Only a slice of the listing below is wanted. Retype the lines from the one containing "old: BROWN HEADPHONES" through the one containing "first_place: [959, 307]", exactly, both ends included.

- GIVEN RECORDS -
* * *

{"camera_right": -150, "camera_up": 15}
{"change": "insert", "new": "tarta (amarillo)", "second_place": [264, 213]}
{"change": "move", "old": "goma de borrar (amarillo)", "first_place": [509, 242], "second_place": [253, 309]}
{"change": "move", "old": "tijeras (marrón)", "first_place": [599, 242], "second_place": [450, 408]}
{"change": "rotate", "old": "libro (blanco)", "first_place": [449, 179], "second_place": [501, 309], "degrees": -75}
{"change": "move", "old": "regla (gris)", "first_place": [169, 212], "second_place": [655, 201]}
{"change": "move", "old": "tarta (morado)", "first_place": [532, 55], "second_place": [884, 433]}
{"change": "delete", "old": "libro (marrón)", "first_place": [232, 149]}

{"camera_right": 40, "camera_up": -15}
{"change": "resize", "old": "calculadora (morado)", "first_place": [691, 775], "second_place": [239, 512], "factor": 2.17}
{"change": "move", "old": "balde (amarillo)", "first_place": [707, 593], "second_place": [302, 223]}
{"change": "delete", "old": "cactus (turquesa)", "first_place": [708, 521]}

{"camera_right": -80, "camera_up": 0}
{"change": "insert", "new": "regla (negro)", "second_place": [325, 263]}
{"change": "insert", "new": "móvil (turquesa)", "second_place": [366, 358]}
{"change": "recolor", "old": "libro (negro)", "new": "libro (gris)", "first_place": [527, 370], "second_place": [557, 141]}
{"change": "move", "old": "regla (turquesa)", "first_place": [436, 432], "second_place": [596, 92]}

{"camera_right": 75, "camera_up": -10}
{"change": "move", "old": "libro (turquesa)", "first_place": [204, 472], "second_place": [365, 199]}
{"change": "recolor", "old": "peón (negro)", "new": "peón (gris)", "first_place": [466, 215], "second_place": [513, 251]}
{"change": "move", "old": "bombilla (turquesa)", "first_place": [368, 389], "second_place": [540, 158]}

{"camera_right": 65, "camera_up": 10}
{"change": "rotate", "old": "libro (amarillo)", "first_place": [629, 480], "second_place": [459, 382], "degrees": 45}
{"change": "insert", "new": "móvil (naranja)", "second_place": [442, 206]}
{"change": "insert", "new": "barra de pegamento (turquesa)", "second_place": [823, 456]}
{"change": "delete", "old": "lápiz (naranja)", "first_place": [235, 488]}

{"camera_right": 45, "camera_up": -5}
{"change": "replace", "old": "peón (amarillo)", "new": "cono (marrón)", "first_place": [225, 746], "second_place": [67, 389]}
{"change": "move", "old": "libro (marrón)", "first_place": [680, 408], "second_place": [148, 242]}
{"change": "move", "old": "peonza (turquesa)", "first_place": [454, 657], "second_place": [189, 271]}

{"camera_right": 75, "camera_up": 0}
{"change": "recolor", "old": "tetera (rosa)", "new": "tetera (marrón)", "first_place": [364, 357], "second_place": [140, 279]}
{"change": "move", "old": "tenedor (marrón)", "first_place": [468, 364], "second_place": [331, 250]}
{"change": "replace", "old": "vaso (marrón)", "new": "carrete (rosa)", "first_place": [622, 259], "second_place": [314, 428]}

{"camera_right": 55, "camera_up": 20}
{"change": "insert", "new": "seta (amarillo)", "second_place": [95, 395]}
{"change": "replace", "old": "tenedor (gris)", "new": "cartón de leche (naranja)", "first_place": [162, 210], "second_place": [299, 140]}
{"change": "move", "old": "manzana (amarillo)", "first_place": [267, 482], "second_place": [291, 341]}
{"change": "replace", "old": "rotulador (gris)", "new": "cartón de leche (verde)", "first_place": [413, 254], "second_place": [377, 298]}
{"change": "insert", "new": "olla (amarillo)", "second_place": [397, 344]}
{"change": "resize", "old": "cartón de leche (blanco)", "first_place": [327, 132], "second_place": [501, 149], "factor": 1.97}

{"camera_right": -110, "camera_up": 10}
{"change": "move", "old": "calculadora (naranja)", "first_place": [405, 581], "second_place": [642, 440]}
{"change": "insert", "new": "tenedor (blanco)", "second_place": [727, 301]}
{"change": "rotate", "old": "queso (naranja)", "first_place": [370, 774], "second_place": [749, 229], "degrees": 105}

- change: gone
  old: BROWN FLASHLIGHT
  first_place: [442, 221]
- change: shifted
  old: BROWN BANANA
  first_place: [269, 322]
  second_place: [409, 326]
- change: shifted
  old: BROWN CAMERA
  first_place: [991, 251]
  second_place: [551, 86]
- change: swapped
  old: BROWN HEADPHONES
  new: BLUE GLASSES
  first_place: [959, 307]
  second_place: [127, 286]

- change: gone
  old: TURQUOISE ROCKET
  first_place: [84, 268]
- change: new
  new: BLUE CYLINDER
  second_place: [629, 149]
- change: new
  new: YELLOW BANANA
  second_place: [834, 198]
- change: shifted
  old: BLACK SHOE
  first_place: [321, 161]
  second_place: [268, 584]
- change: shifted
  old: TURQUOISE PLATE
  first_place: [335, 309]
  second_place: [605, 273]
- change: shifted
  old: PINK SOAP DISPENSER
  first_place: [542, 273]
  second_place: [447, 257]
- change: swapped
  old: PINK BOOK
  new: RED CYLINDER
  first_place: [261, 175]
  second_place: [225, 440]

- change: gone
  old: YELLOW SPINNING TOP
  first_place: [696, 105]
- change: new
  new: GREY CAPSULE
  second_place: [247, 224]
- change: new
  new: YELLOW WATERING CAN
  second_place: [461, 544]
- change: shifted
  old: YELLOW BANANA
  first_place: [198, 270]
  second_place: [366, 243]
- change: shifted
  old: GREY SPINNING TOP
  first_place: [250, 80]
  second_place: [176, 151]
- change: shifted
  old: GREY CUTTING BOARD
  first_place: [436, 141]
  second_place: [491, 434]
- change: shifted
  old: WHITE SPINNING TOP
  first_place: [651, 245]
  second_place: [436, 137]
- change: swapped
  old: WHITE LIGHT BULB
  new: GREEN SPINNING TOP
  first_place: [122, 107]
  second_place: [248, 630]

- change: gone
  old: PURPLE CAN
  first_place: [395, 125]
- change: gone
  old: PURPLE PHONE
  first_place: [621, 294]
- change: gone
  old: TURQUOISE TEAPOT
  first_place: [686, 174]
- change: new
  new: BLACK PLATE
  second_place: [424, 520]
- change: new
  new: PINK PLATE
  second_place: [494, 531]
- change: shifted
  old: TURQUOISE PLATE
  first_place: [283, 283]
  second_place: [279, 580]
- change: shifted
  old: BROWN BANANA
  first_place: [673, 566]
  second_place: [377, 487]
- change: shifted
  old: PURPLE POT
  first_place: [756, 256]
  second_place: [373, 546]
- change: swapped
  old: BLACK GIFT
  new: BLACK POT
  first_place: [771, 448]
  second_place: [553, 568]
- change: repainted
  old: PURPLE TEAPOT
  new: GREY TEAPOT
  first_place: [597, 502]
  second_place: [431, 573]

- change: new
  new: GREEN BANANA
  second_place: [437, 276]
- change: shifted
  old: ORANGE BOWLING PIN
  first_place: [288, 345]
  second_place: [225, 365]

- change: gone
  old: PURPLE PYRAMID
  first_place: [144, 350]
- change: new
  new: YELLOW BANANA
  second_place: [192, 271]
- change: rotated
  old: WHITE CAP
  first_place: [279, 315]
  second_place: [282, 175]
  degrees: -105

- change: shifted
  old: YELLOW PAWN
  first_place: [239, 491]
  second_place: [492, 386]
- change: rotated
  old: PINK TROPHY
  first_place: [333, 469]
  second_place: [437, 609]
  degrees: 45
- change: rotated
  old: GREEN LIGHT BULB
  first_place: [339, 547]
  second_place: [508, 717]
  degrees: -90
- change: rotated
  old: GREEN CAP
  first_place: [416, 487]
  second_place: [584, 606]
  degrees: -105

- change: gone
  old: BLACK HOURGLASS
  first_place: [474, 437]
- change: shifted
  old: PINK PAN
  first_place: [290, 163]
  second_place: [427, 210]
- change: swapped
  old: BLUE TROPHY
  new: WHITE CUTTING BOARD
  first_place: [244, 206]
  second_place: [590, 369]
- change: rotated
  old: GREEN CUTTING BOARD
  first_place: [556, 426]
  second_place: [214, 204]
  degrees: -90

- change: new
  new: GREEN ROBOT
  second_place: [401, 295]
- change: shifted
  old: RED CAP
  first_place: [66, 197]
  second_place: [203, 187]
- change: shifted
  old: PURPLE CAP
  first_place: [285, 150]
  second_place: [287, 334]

* * *

- YOUR RESPONSE -
  old: BROWN HEADPHONES
  new: BLUE GLASSES
  first_place: [959, 307]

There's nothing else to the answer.